* **Your task**: Although the material holds pictures, none belong in the copy; transcribe exactly, and only, the lines from the one with "(657, 617) = (227, 330): yellow" through the end.

───

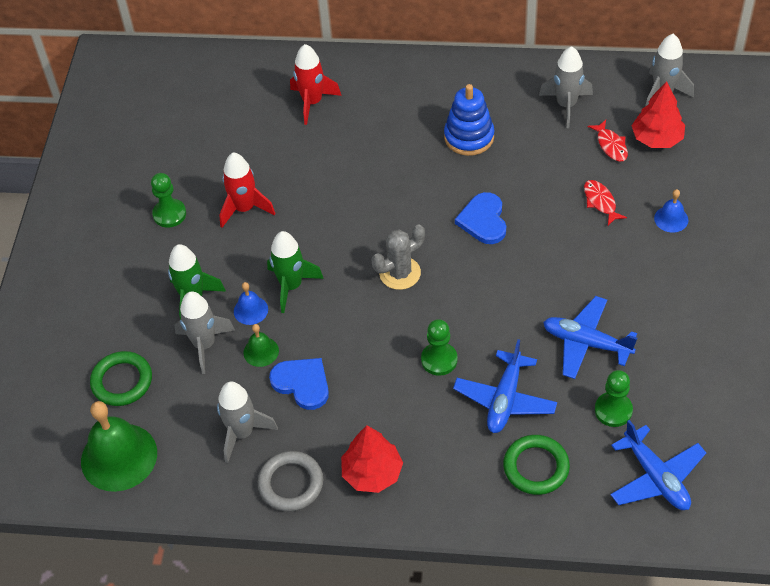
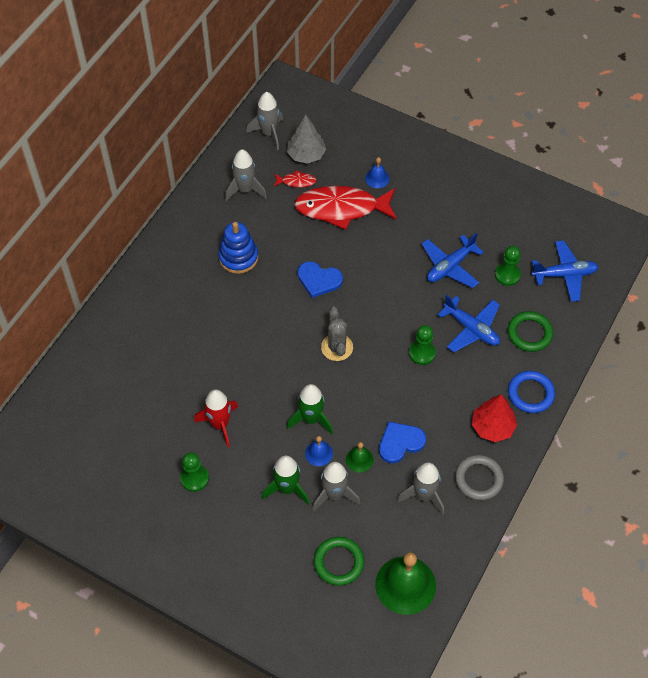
camera: 70 degrees left, 5 degrees up
(312, 102) = (140, 341): red rocket -> none
(443, 499) = (530, 393): none -> blue ring
(600, 202) = (341, 208): red fish -> red fish, size x2.35
(657, 138) = (306, 155): red tree -> grey tree

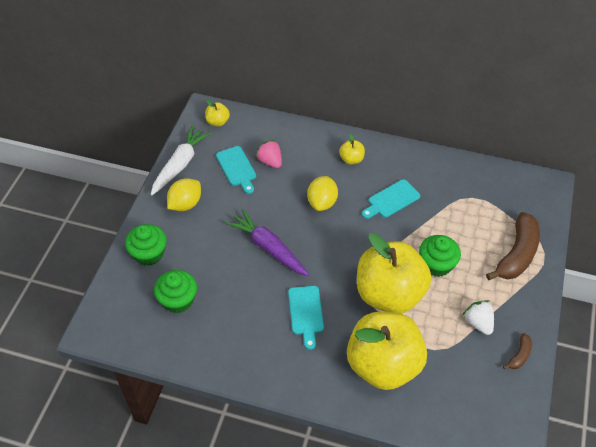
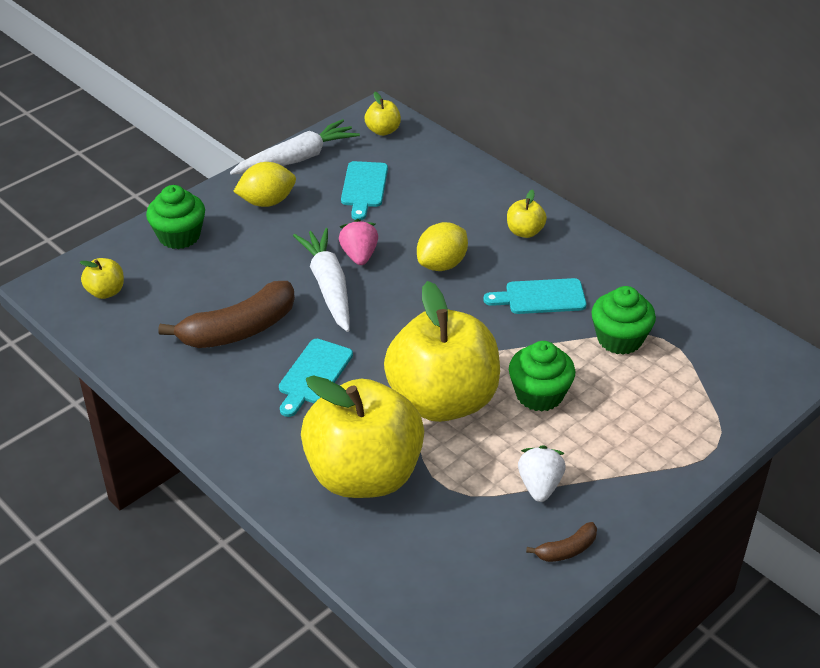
camera: 30 degrees right, 10 degrees down
(133, 316) = (106, 292): none -> yellow apple
(178, 300) = (171, 296): green cupcake -> green cupcake (619, 339)
(268, 248) = (328, 286): purple carrot -> white carrot
(270, 161) = (412, 195): pink strawberry -> pink strawberry (359, 256)
(517, 254) = (671, 431): brown banana -> brown banana (238, 330)

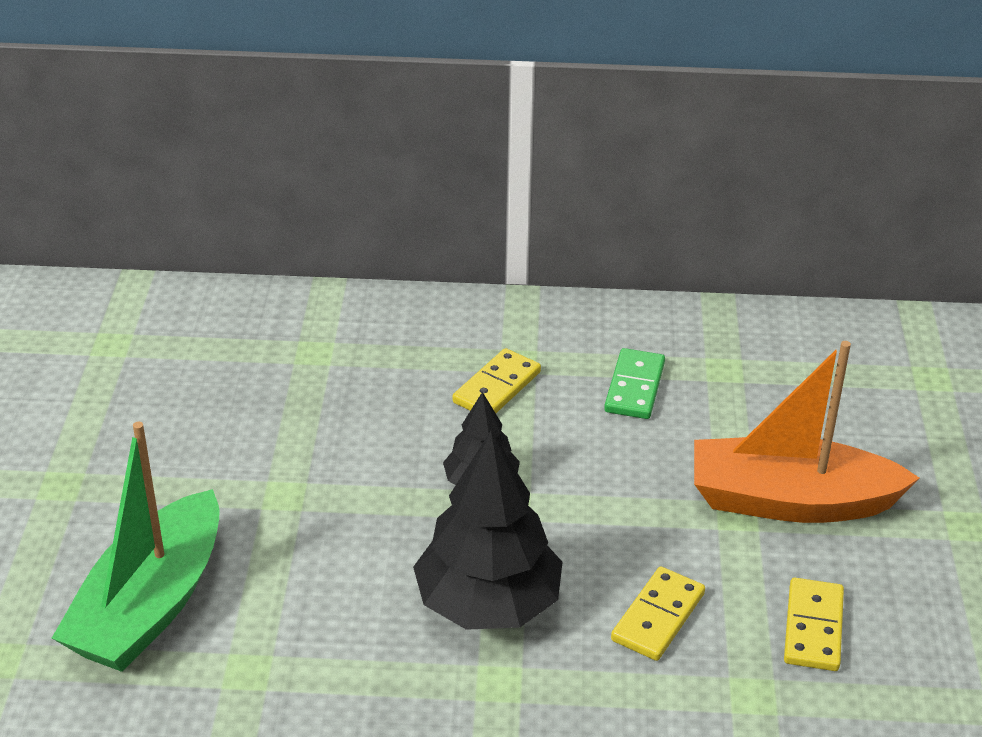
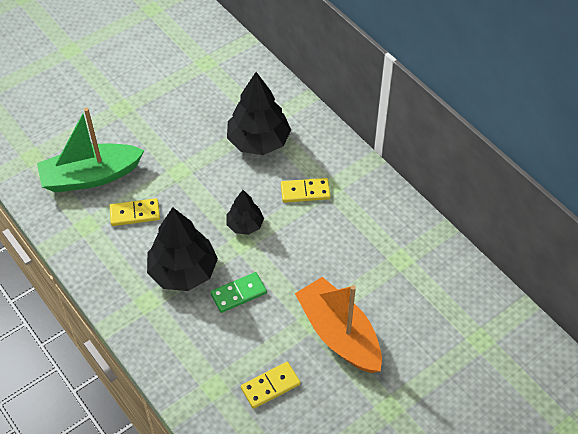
camera: 50 degrees right, 15 degrees up
(342, 378) = (258, 141): none -> black tree
(635, 387) = (354, 236): green domino -> green domino (238, 294)
(657, 617) = (227, 330): yellow domino -> yellow domino (135, 213)

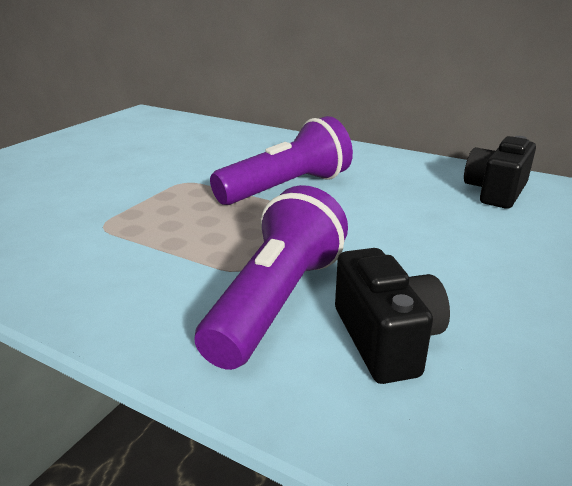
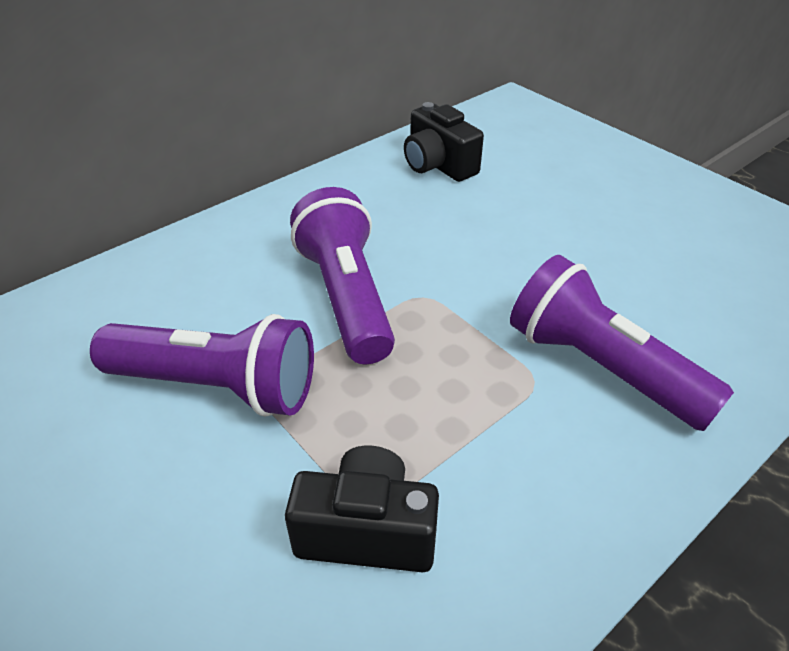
camera: 70 degrees left, 15 degrees up
(183, 171) = (217, 386): none -> purple flashlight
(386, 339) = (667, 317): black camera -> black camera (367, 530)

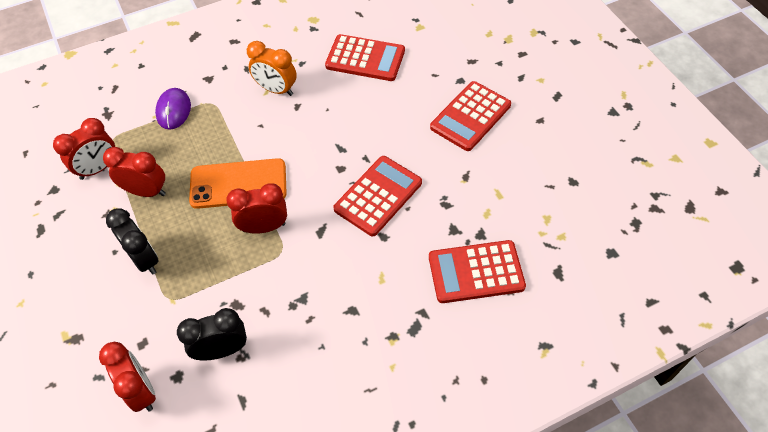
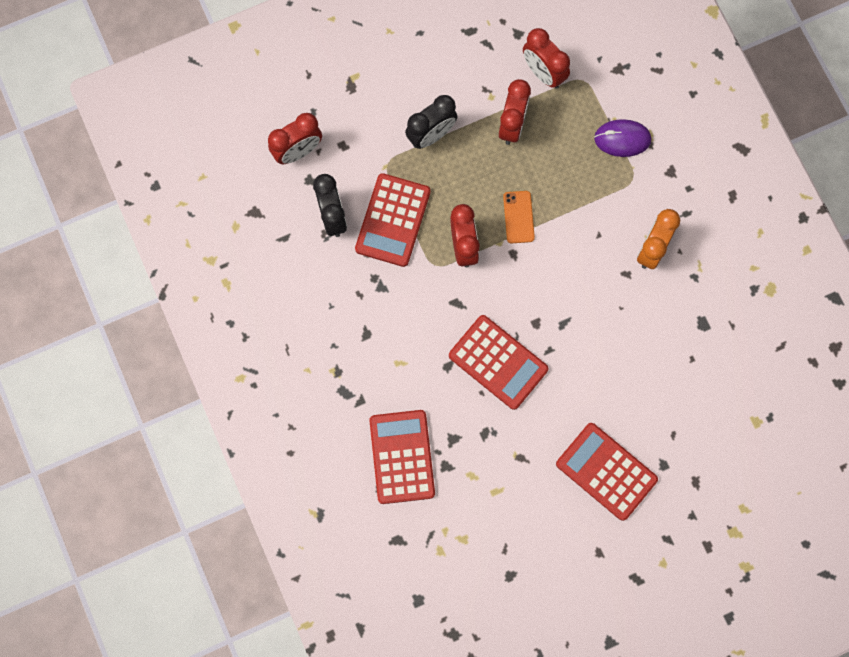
camera: 90 degrees right, 20 degrees up
(238, 184) = (518, 217): orange phone -> orange phone, size x0.53
(365, 58) = (701, 352): red calculator -> red calculator (393, 220)

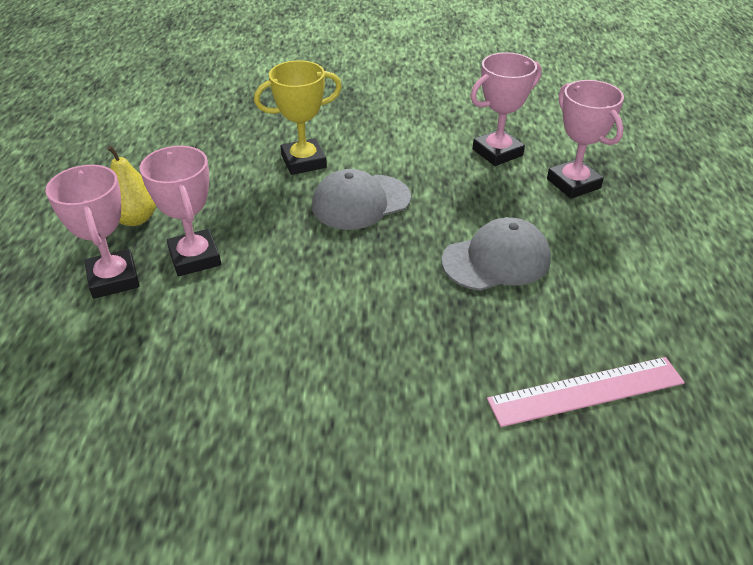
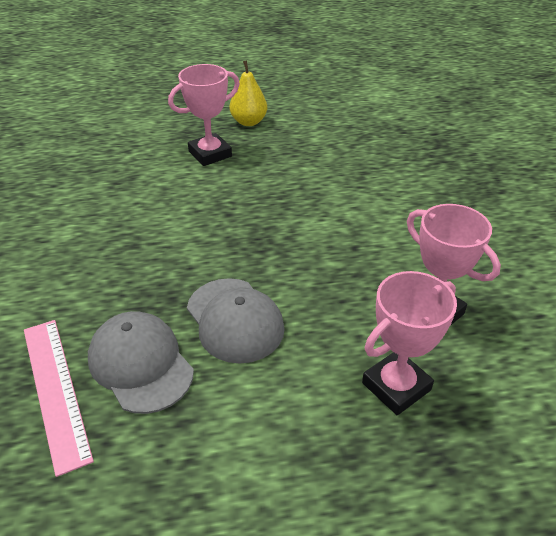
camera: 80 degrees right, 0 degrees up
(114, 279) = (183, 128): pink trophy -> none
(304, 161) = (352, 182): yellow trophy -> none
(361, 202) = (302, 222): grey cap -> grey cap (140, 364)

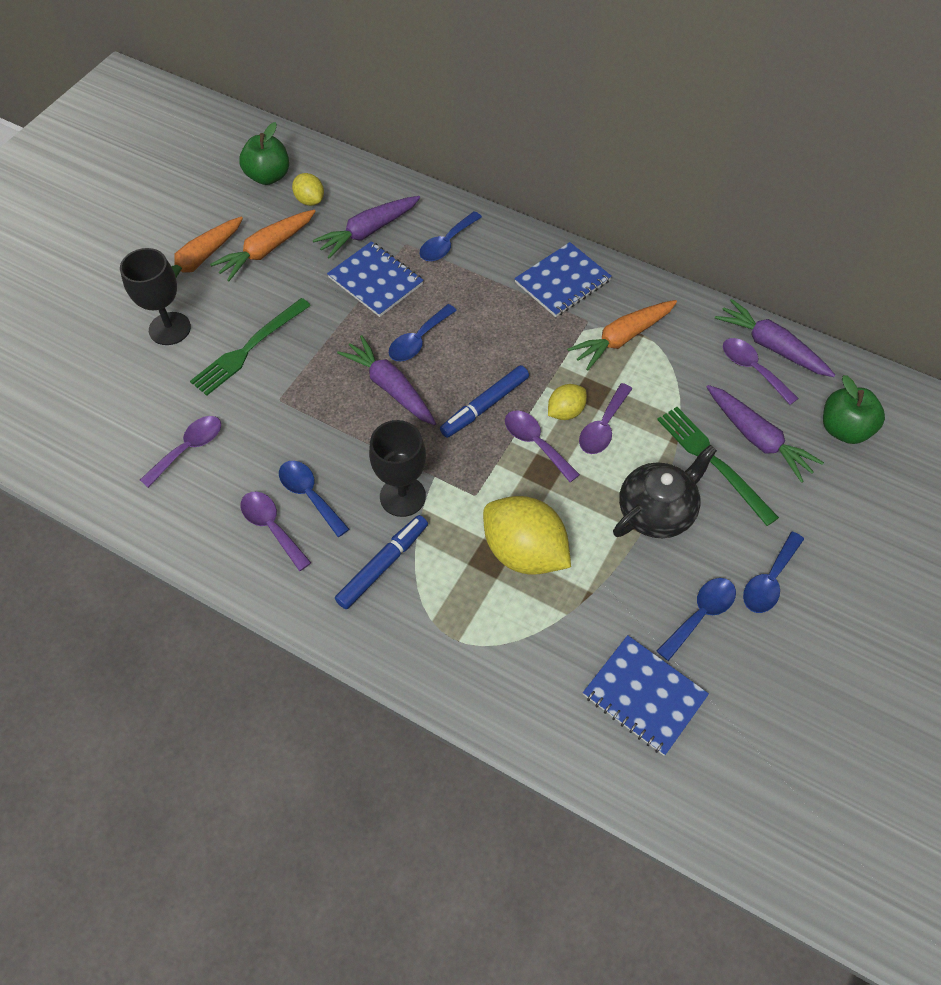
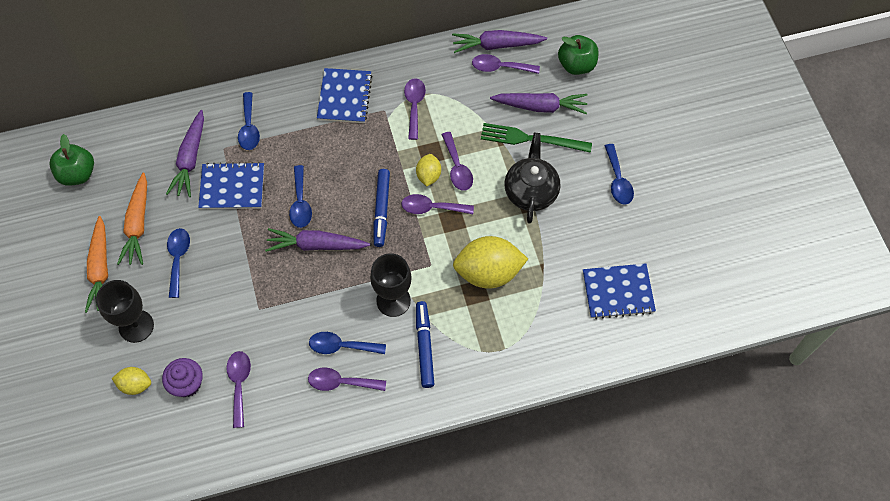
camera: 45 degrees left, 5 degrees up
(150, 410) = (187, 384): none -> purple cupcake
(249, 348) = (203, 295): green fork -> none
(310, 200) = (126, 168): yellow lemon -> yellow lemon (135, 385)
(622, 338) = (414, 106): orange carrot -> purple spoon
(700, 614) = (604, 227): blue spoon -> blue spoon (178, 259)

───

* **Solution to this task**:
(657, 617) = (227, 330): yellow domino -> yellow domino (135, 213)

camera: 70 degrees left, 15 degrees up
(183, 171) = (217, 386): none -> purple flashlight
(386, 339) = (667, 317): black camera -> black camera (367, 530)

camera: 90 degrees right, 20 degrees up
(238, 184) = (518, 217): orange phone -> orange phone, size x0.53
(365, 58) = (701, 352): red calculator -> red calculator (393, 220)

camera: 80 degrees right, 0 degrees up
(114, 279) = (183, 128): pink trophy -> none
(304, 161) = (352, 182): yellow trophy -> none
(361, 202) = (302, 222): grey cap -> grey cap (140, 364)

camera: 45 degrees left, 5 degrees up
(150, 410) = (187, 384): none -> purple cupcake
(249, 348) = (203, 295): green fork -> none
(310, 200) = (126, 168): yellow lemon -> yellow lemon (135, 385)
(622, 338) = (414, 106): orange carrot -> purple spoon
(700, 614) = (604, 227): blue spoon -> blue spoon (178, 259)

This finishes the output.